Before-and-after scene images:

-------------------------

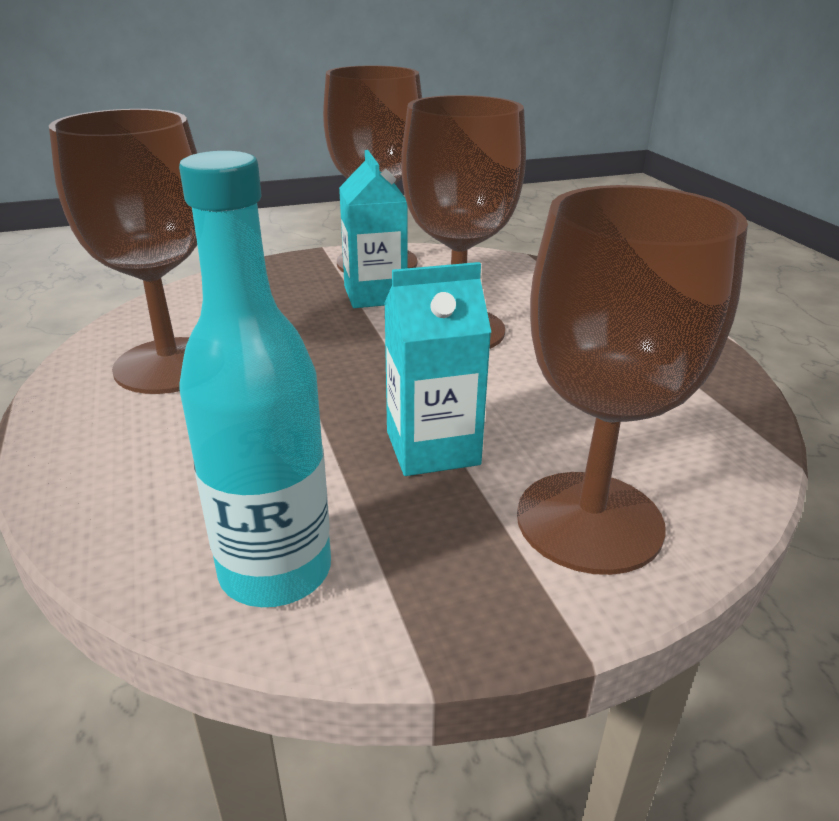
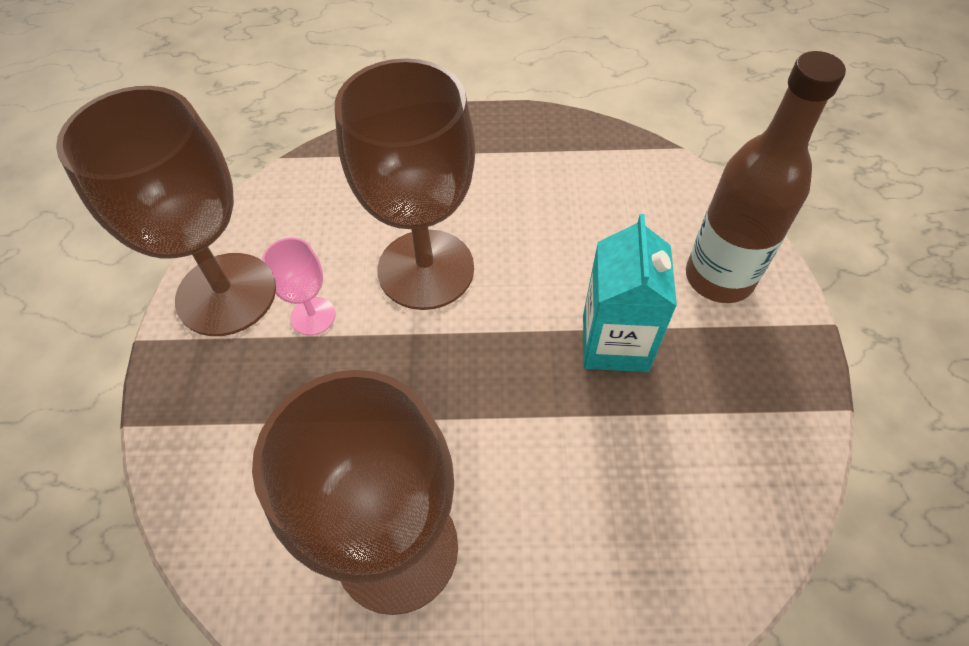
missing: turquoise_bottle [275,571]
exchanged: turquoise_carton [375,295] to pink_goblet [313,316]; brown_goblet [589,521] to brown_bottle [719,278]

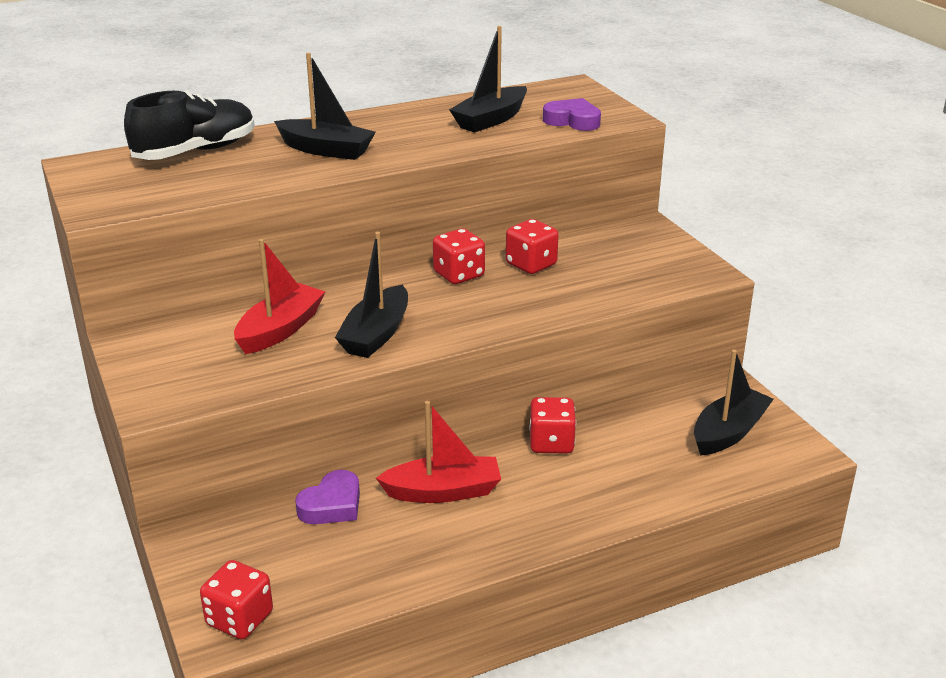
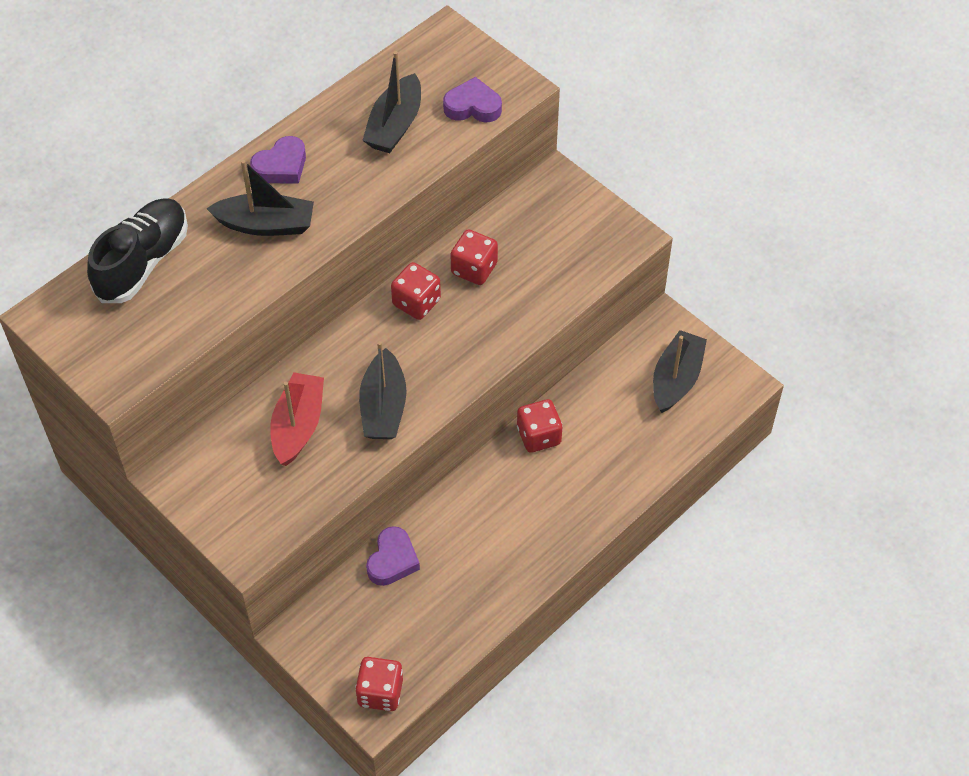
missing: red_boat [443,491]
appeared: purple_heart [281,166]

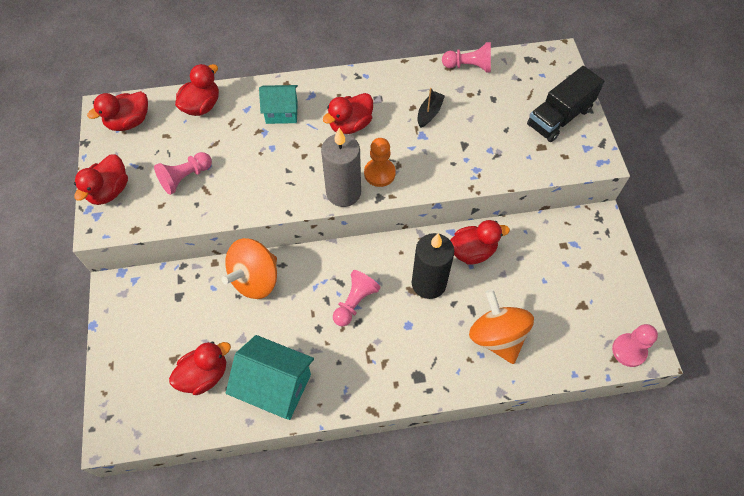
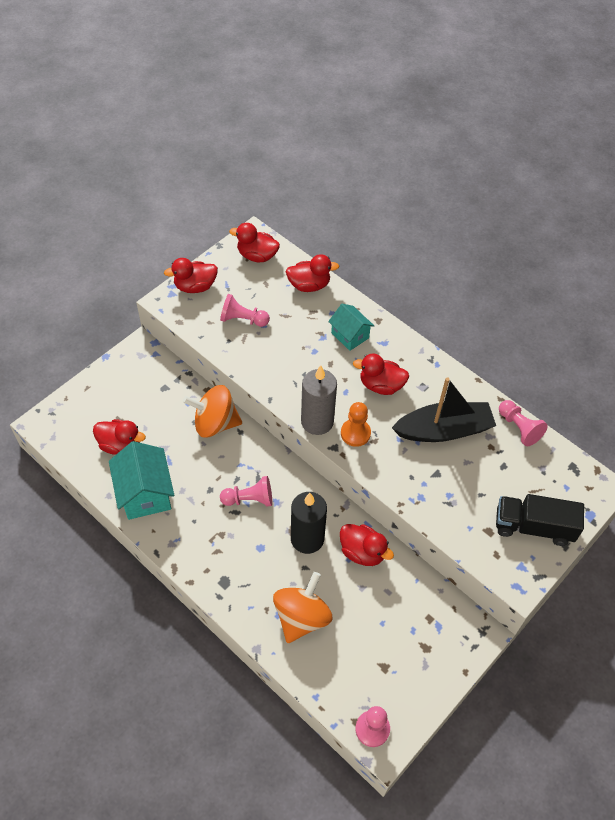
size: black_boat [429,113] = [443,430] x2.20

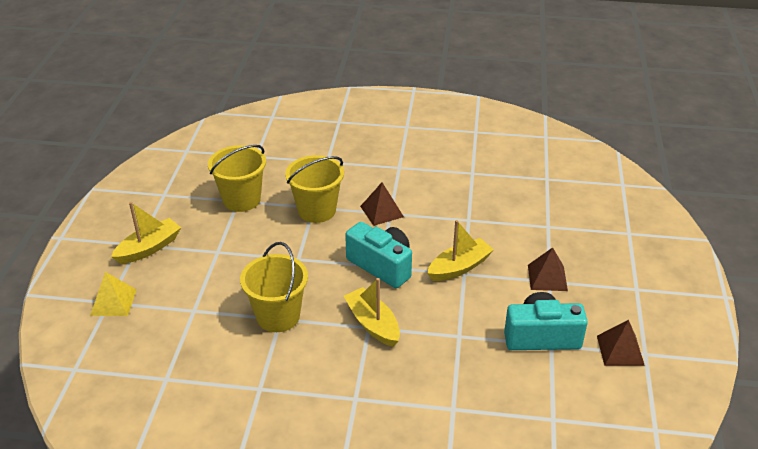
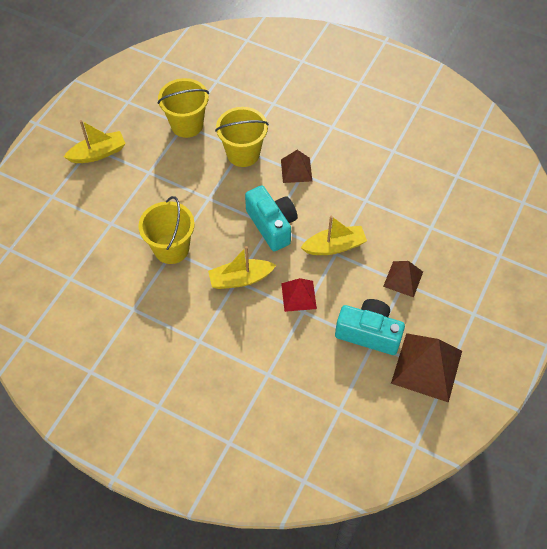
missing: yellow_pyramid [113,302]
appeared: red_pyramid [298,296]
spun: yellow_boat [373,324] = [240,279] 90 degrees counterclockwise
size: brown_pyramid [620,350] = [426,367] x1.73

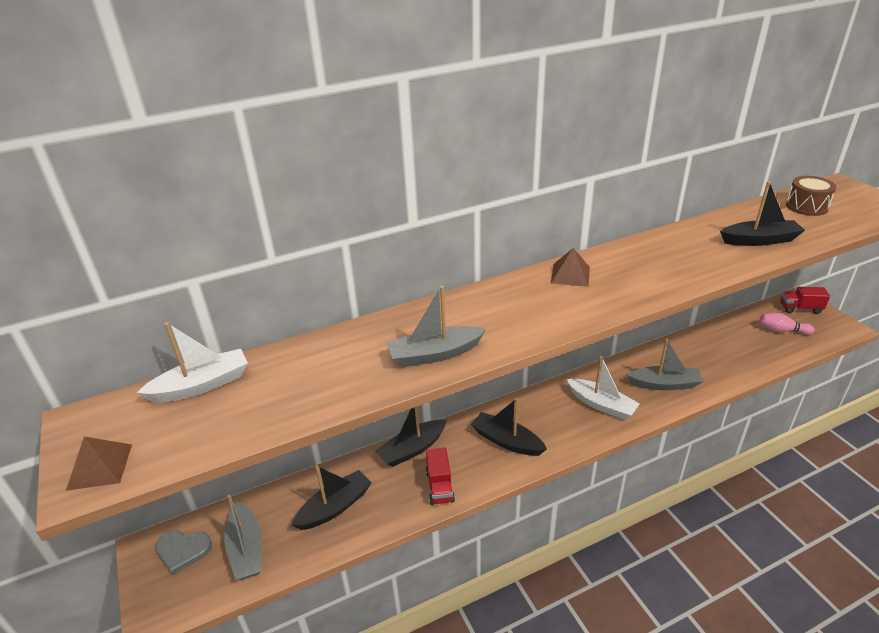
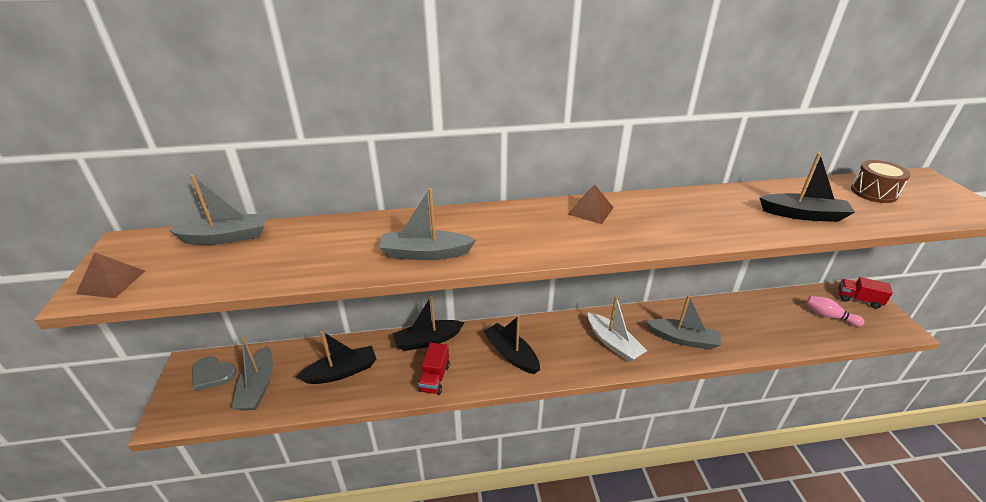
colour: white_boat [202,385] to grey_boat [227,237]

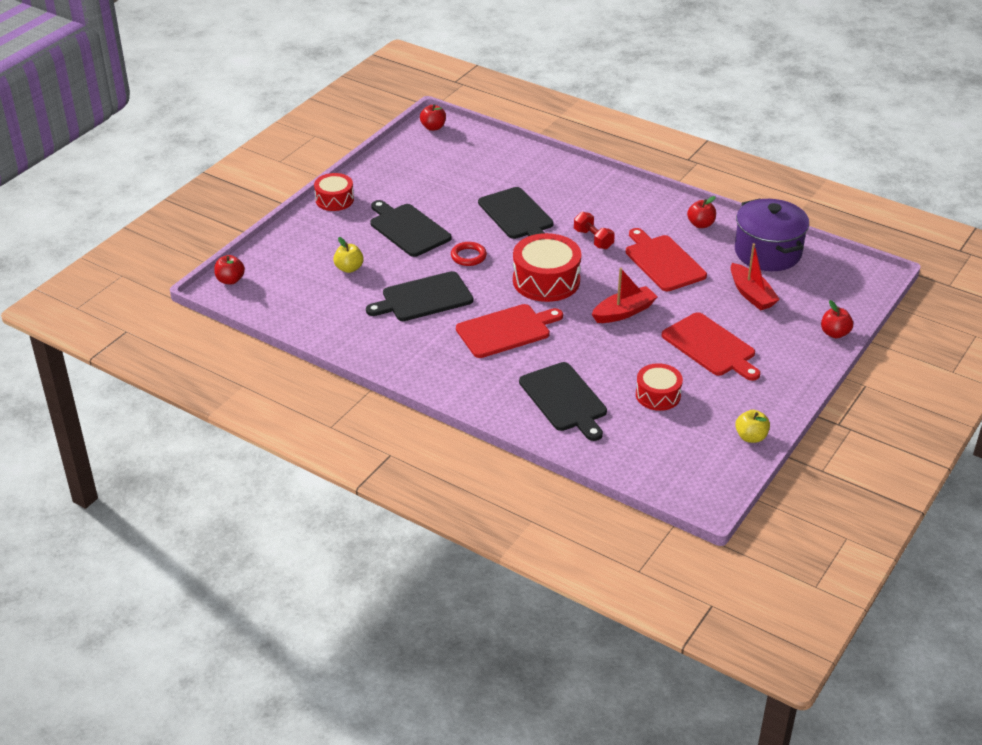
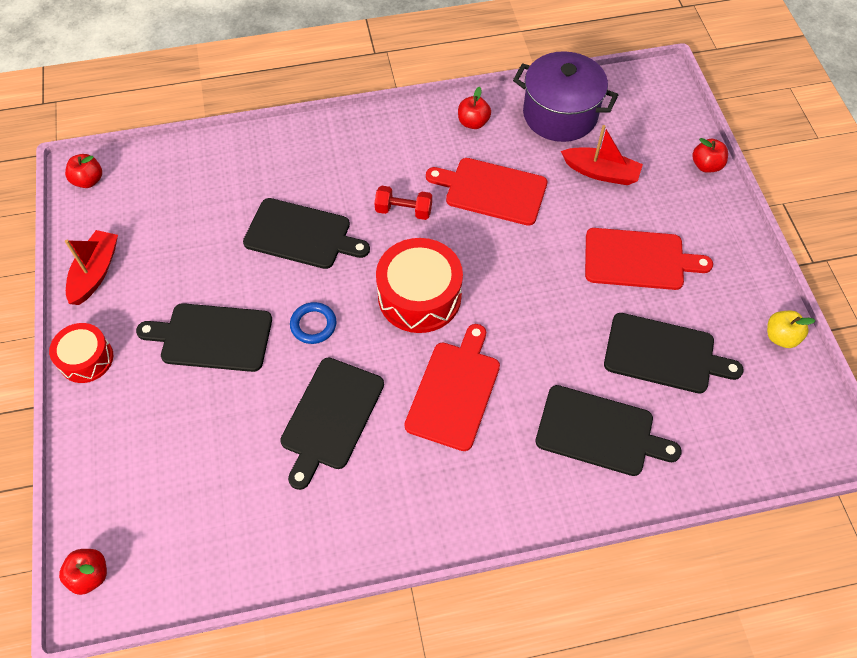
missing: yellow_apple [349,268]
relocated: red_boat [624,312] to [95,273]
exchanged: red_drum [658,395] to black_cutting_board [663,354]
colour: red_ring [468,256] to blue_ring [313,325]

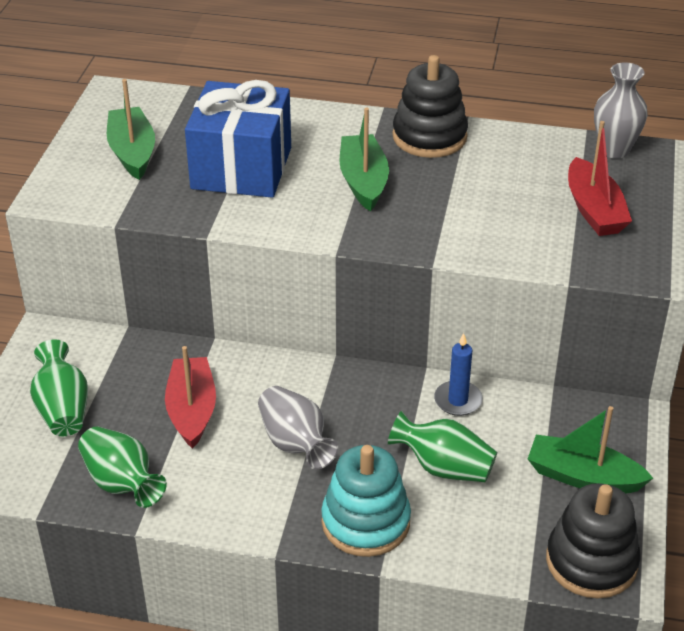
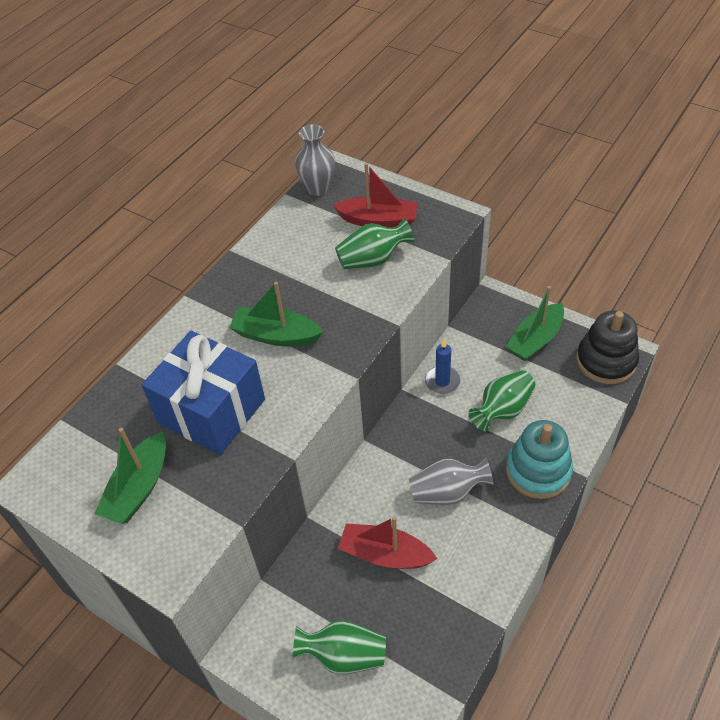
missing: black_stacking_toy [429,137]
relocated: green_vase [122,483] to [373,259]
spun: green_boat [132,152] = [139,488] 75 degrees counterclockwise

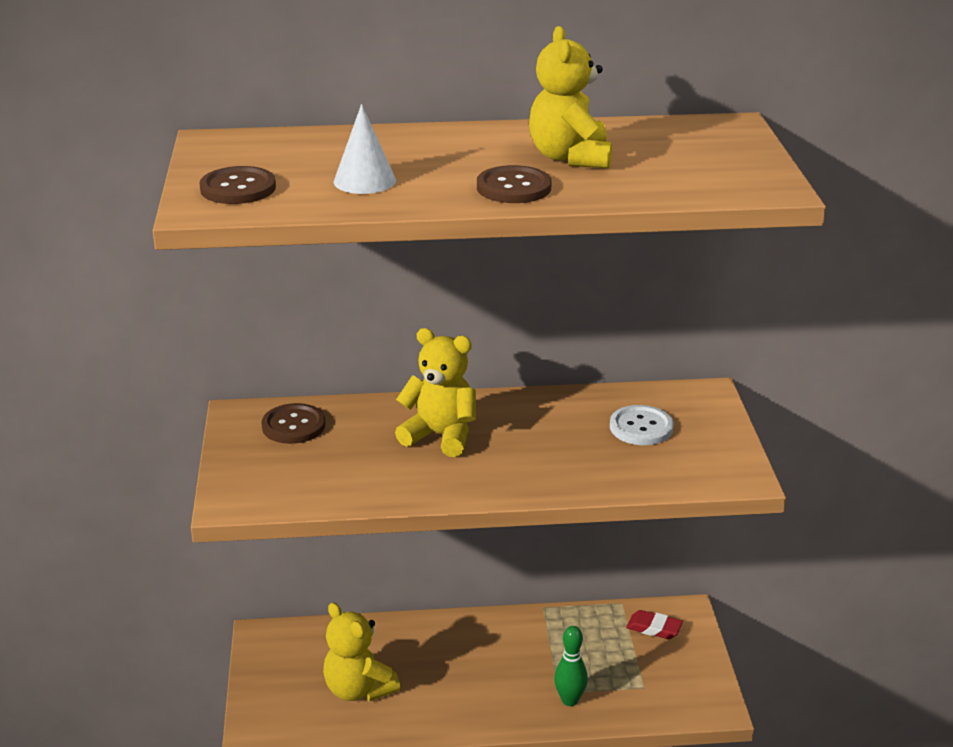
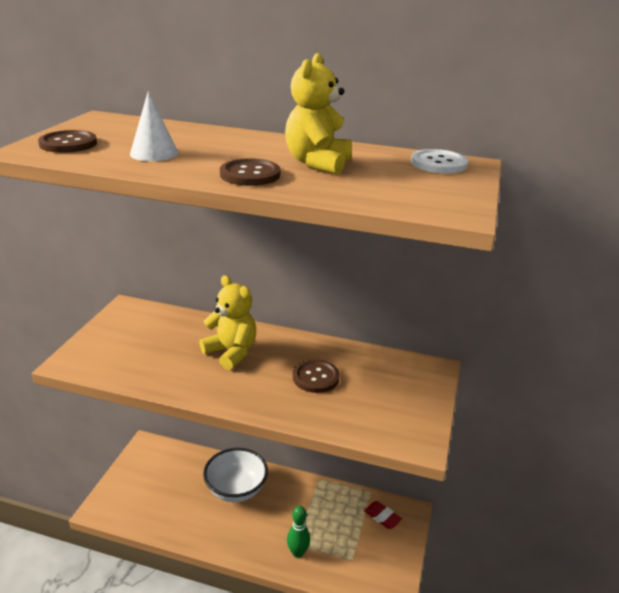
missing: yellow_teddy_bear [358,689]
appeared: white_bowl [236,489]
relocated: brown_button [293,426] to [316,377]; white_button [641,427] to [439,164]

-------------------------

Task requirements: Give the data again exactly, without pictures.

Completed exercise:
missing: turquoise_bottle [275,571]
exchanged: turquoise_carton [375,295] to pink_goblet [313,316]; brown_goblet [589,521] to brown_bottle [719,278]

missing: red_boat [443,491]
appeared: purple_heart [281,166]

size: black_boat [429,113] = [443,430] x2.20

missing: yellow_pyramid [113,302]
appeared: red_pyramid [298,296]
spun: yellow_boat [373,324] = [240,279] 90 degrees counterclockwise
size: brown_pyramid [620,350] = [426,367] x1.73

colour: white_boat [202,385] to grey_boat [227,237]

missing: yellow_apple [349,268]
relocated: red_boat [624,312] to [95,273]
exchanged: red_drum [658,395] to black_cutting_board [663,354]
colour: red_ring [468,256] to blue_ring [313,325]

missing: black_stacking_toy [429,137]
relocated: green_vase [122,483] to [373,259]
spun: green_boat [132,152] = [139,488] 75 degrees counterclockwise

missing: yellow_teddy_bear [358,689]
appeared: white_bowl [236,489]
relocated: brown_button [293,426] to [316,377]; white_button [641,427] to [439,164]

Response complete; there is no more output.